··· TASK MATERIAL ···

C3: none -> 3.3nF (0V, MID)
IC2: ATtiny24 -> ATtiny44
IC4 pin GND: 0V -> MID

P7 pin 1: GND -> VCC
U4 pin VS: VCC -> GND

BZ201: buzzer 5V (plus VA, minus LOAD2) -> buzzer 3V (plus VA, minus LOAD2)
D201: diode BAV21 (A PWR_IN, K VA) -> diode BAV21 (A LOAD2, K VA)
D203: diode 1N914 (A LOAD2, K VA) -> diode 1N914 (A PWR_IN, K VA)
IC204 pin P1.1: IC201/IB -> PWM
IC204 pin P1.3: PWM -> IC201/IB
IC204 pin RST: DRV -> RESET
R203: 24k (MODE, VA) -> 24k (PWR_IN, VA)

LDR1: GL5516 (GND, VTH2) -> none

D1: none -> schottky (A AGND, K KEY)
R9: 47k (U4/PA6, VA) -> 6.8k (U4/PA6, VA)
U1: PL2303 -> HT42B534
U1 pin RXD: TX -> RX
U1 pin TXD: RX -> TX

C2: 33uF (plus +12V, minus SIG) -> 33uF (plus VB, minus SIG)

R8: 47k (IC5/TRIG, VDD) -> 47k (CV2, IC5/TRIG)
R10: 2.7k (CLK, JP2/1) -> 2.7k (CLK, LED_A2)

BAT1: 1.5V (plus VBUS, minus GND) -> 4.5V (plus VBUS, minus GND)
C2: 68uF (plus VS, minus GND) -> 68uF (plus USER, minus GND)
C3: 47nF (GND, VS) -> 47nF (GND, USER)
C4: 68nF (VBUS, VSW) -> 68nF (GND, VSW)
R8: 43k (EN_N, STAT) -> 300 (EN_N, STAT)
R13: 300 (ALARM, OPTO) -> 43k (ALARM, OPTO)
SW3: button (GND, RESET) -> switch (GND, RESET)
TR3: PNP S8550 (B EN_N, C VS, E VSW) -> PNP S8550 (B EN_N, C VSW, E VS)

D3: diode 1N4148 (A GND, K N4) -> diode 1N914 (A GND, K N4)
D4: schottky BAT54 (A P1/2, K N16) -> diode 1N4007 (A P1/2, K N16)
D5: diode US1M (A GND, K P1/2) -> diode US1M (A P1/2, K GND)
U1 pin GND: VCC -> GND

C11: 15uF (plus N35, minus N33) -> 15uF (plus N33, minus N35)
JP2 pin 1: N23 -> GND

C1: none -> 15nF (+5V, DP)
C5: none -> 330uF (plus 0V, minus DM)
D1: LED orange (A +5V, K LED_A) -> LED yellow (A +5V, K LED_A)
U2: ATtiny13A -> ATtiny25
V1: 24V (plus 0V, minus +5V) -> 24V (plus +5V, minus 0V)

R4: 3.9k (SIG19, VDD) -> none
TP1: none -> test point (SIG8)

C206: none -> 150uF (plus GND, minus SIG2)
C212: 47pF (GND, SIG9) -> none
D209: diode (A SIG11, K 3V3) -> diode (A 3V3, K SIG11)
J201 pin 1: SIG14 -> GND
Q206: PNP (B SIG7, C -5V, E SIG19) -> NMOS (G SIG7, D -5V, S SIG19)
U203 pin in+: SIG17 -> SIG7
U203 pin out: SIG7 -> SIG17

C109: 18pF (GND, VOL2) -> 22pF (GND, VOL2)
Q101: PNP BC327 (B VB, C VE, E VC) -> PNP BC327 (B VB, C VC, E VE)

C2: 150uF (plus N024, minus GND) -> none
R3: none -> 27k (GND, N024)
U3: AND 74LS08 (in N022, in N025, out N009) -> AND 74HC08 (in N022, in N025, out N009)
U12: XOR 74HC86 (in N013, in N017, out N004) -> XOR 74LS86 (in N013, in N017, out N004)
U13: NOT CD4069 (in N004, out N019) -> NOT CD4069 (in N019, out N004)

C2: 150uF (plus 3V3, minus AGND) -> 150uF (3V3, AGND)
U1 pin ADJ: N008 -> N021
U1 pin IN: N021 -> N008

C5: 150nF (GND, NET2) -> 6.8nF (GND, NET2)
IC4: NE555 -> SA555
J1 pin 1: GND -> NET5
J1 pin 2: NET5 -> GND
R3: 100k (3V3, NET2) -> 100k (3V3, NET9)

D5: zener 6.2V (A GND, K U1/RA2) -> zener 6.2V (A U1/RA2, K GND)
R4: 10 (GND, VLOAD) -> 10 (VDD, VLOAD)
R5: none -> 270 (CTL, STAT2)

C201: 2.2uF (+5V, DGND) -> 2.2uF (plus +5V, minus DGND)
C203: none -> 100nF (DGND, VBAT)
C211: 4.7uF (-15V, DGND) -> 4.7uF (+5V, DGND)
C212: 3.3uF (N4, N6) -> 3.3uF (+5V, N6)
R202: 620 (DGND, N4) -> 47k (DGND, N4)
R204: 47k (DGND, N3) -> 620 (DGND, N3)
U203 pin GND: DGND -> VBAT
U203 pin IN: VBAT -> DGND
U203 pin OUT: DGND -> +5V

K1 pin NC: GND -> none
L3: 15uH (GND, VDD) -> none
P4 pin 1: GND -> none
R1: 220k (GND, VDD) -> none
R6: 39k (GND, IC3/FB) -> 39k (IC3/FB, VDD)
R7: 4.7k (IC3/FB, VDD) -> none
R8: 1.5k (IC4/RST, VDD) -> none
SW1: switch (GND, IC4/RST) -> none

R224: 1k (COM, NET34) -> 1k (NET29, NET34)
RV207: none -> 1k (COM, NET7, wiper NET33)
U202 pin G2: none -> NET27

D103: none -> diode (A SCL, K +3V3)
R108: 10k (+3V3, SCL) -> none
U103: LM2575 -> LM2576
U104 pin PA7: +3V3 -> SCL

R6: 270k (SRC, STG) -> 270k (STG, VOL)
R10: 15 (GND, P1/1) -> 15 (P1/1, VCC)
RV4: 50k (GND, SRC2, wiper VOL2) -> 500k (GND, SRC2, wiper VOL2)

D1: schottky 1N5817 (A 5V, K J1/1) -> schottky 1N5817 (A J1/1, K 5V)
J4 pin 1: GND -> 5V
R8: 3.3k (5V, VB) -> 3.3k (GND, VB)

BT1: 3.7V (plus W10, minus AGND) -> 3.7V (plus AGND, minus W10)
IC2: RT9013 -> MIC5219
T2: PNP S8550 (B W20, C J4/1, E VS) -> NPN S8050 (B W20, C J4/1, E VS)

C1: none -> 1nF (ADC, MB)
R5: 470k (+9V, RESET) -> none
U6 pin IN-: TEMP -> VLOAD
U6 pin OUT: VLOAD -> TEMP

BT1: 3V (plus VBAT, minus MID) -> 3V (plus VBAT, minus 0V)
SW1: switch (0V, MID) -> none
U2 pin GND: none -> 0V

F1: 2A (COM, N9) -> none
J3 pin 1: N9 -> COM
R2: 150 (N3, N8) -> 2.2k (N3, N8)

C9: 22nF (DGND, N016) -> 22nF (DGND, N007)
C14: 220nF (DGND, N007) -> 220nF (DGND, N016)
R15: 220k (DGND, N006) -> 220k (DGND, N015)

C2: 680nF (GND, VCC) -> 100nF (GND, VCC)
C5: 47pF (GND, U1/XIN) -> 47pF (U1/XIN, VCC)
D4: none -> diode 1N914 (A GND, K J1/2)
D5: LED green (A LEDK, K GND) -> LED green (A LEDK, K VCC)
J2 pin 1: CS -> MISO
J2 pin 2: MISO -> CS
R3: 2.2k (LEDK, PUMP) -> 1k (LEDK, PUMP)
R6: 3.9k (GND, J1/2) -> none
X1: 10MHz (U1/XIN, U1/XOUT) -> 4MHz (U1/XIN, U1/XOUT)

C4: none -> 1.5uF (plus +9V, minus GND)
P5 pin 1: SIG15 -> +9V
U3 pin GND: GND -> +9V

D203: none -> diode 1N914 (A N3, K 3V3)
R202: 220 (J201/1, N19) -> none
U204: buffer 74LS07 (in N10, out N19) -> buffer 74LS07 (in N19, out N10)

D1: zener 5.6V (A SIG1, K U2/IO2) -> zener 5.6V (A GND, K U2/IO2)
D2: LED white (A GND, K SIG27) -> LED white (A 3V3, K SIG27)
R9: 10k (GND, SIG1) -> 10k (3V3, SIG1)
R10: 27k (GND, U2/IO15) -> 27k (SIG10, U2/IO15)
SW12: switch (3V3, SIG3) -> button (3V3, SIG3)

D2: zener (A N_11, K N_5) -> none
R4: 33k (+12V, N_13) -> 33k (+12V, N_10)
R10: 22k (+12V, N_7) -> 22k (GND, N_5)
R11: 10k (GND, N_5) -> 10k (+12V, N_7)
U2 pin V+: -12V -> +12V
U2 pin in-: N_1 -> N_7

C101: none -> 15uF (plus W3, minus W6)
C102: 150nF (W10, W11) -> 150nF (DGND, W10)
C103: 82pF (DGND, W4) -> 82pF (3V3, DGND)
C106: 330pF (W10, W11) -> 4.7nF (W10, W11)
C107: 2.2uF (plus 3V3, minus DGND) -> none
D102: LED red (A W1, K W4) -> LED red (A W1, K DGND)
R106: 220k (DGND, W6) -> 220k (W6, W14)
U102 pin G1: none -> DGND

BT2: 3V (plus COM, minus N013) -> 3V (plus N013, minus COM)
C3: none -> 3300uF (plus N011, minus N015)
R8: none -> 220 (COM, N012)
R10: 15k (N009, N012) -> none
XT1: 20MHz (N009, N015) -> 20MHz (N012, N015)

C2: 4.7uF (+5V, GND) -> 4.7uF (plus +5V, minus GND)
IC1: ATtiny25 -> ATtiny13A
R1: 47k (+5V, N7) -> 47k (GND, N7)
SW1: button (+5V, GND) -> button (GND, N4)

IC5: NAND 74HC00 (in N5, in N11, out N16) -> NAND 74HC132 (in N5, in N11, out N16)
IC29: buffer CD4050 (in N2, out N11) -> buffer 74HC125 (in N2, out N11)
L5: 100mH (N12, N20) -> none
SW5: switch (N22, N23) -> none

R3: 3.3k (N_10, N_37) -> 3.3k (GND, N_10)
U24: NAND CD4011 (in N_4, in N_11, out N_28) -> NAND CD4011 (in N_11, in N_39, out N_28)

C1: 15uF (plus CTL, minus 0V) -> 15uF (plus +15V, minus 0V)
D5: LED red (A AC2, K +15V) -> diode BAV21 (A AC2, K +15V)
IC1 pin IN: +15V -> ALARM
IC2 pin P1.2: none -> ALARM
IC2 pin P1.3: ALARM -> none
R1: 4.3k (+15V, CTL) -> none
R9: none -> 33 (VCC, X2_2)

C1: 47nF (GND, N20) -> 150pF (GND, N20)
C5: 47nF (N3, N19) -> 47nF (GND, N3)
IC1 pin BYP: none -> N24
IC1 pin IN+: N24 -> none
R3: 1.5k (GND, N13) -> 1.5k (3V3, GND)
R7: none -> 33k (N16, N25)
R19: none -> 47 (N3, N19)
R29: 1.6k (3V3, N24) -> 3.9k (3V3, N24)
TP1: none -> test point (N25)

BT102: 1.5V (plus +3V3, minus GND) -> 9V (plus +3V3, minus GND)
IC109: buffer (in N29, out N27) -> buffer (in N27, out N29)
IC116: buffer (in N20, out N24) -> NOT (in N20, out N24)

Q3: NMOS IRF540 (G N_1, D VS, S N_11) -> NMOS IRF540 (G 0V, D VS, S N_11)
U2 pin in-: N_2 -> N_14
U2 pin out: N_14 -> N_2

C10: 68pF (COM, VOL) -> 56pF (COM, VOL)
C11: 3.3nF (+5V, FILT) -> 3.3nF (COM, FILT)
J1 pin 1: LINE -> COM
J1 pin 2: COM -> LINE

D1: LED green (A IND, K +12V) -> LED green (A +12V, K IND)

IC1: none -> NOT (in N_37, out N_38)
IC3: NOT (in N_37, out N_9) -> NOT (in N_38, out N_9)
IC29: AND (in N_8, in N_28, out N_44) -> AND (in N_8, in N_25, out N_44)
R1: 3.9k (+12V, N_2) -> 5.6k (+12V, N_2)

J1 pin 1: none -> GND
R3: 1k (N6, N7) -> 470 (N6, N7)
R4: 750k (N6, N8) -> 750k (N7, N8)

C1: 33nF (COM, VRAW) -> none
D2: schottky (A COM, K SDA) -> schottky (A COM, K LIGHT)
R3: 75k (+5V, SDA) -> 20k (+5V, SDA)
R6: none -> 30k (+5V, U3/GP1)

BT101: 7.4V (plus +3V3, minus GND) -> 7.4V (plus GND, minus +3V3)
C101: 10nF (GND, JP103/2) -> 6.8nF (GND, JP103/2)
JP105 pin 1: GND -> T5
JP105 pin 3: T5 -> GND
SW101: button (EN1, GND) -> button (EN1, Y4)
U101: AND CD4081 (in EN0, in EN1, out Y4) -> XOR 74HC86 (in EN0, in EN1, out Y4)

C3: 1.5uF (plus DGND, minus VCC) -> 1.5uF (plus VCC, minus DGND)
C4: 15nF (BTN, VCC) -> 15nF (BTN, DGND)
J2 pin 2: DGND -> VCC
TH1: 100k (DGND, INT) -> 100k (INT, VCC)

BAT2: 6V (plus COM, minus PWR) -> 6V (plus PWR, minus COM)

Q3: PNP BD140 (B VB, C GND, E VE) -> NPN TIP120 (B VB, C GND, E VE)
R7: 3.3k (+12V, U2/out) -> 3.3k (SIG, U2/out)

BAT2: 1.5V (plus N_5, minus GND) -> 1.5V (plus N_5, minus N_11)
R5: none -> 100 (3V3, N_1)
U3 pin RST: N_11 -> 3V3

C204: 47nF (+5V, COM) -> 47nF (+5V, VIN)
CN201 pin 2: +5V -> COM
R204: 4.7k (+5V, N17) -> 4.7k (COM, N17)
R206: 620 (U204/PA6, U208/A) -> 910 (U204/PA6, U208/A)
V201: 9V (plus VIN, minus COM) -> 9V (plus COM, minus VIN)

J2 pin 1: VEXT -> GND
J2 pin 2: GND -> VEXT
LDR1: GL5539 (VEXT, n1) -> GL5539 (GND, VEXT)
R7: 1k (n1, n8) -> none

···

**PROBLEM TO WORK ON:** In your answer, include only the lines above starting at the line that holds "R6: 39k (GND, IC3/FB) -> 39k (IC3/FB, VDD)" and ending at the line that holds "R2: 150 (N3, N8) -> 2.2k (N3, N8)", copied exactly.

**THE ANSWER:**
R6: 39k (GND, IC3/FB) -> 39k (IC3/FB, VDD)
R7: 4.7k (IC3/FB, VDD) -> none
R8: 1.5k (IC4/RST, VDD) -> none
SW1: switch (GND, IC4/RST) -> none

R224: 1k (COM, NET34) -> 1k (NET29, NET34)
RV207: none -> 1k (COM, NET7, wiper NET33)
U202 pin G2: none -> NET27

D103: none -> diode (A SCL, K +3V3)
R108: 10k (+3V3, SCL) -> none
U103: LM2575 -> LM2576
U104 pin PA7: +3V3 -> SCL

R6: 270k (SRC, STG) -> 270k (STG, VOL)
R10: 15 (GND, P1/1) -> 15 (P1/1, VCC)
RV4: 50k (GND, SRC2, wiper VOL2) -> 500k (GND, SRC2, wiper VOL2)

D1: schottky 1N5817 (A 5V, K J1/1) -> schottky 1N5817 (A J1/1, K 5V)
J4 pin 1: GND -> 5V
R8: 3.3k (5V, VB) -> 3.3k (GND, VB)

BT1: 3.7V (plus W10, minus AGND) -> 3.7V (plus AGND, minus W10)
IC2: RT9013 -> MIC5219
T2: PNP S8550 (B W20, C J4/1, E VS) -> NPN S8050 (B W20, C J4/1, E VS)

C1: none -> 1nF (ADC, MB)
R5: 470k (+9V, RESET) -> none
U6 pin IN-: TEMP -> VLOAD
U6 pin OUT: VLOAD -> TEMP

BT1: 3V (plus VBAT, minus MID) -> 3V (plus VBAT, minus 0V)
SW1: switch (0V, MID) -> none
U2 pin GND: none -> 0V

F1: 2A (COM, N9) -> none
J3 pin 1: N9 -> COM
R2: 150 (N3, N8) -> 2.2k (N3, N8)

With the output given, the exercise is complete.